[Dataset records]
* * * * * * *

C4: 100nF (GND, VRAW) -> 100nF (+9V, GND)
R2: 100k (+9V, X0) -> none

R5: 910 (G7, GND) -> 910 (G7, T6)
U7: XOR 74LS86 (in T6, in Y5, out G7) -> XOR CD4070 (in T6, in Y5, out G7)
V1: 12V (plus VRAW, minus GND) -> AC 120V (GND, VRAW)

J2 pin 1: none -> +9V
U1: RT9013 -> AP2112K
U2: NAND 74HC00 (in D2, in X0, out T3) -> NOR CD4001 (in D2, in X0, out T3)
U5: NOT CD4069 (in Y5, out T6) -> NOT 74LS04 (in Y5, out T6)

* * * * * * *

Copy each line in the entries above where "VRAW" turns up.

C4: 100nF (GND, VRAW) -> 100nF (+9V, GND)
V1: 12V (plus VRAW, minus GND) -> AC 120V (GND, VRAW)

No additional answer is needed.